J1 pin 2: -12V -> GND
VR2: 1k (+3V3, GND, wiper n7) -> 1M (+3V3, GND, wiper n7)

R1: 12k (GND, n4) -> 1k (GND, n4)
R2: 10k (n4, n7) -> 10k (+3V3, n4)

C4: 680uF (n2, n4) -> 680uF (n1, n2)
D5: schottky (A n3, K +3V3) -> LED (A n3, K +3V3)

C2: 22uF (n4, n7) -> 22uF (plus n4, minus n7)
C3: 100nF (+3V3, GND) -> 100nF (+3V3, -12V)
★ ★ ★ ★
What the exercise asks:
Starting with the line that contains "D5: schottky (A", output every line through the end of the listing above, unchanged.

Written response:
D5: schottky (A n3, K +3V3) -> LED (A n3, K +3V3)

C2: 22uF (n4, n7) -> 22uF (plus n4, minus n7)
C3: 100nF (+3V3, GND) -> 100nF (+3V3, -12V)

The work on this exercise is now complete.